[Records contained in a dataset]
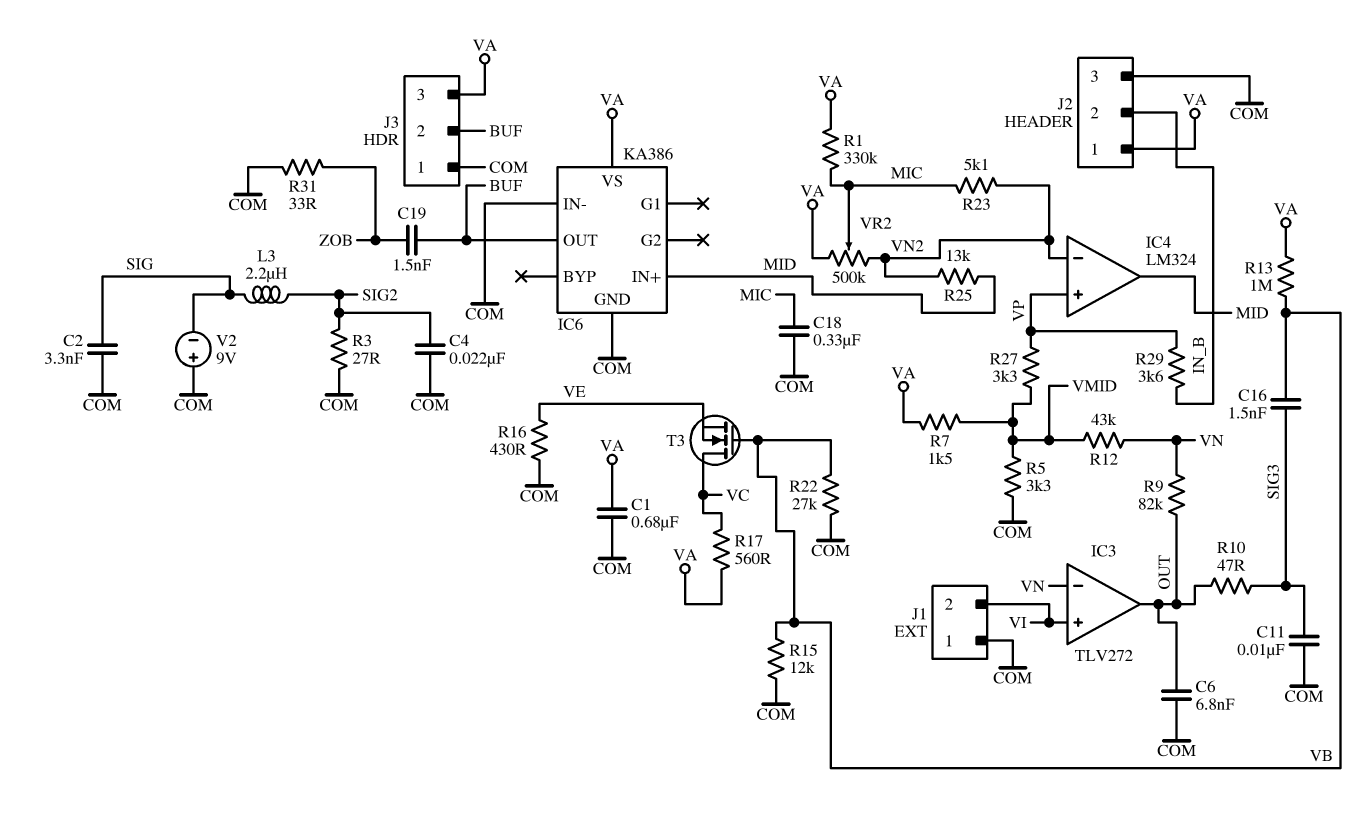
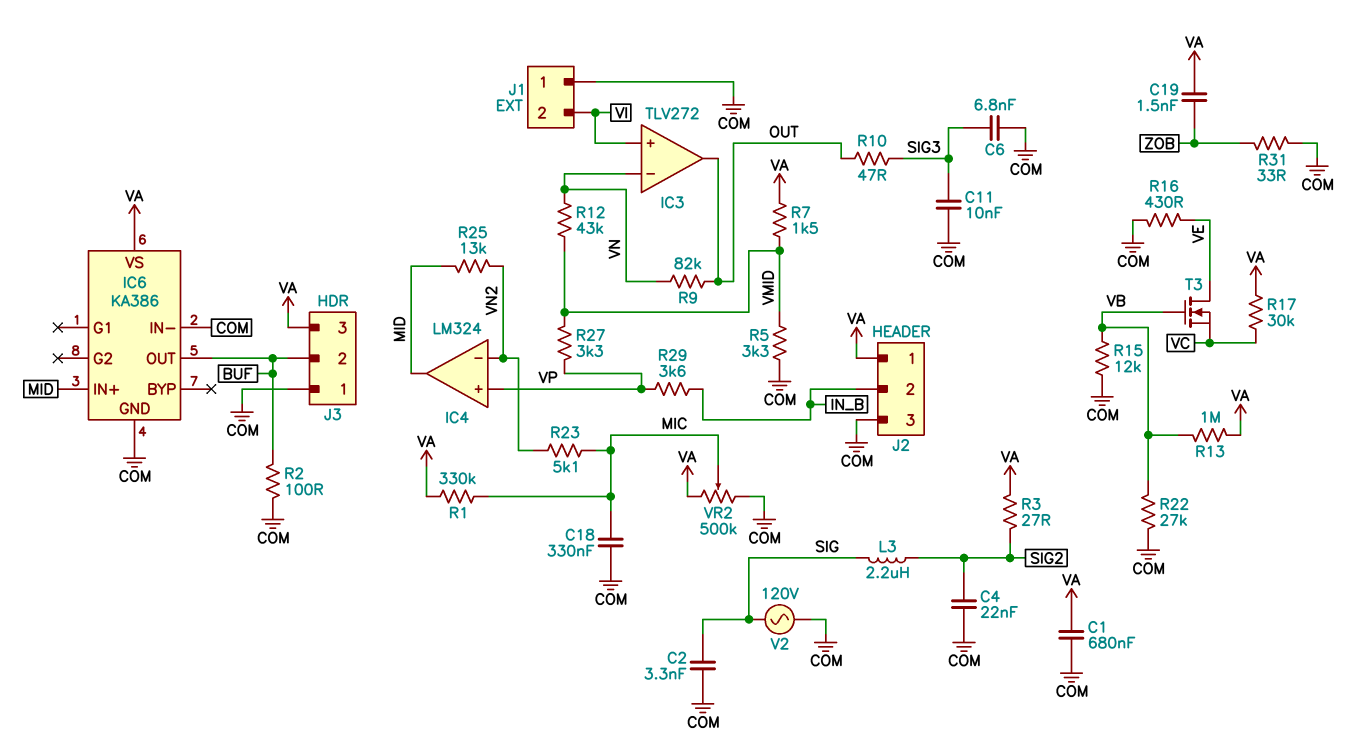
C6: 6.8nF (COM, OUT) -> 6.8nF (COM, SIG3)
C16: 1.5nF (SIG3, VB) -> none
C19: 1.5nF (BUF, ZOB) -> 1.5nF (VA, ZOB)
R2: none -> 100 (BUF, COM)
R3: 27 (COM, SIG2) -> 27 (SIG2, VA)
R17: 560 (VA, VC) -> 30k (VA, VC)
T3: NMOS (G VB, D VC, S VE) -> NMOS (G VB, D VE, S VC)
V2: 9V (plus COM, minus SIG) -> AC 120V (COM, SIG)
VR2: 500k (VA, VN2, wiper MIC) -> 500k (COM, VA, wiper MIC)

> _WORK INSTRUCTIONS_
The records are given above. Copy each line in them that holds "none".

> _THE ANSWER_
C16: 1.5nF (SIG3, VB) -> none
R2: none -> 100 (BUF, COM)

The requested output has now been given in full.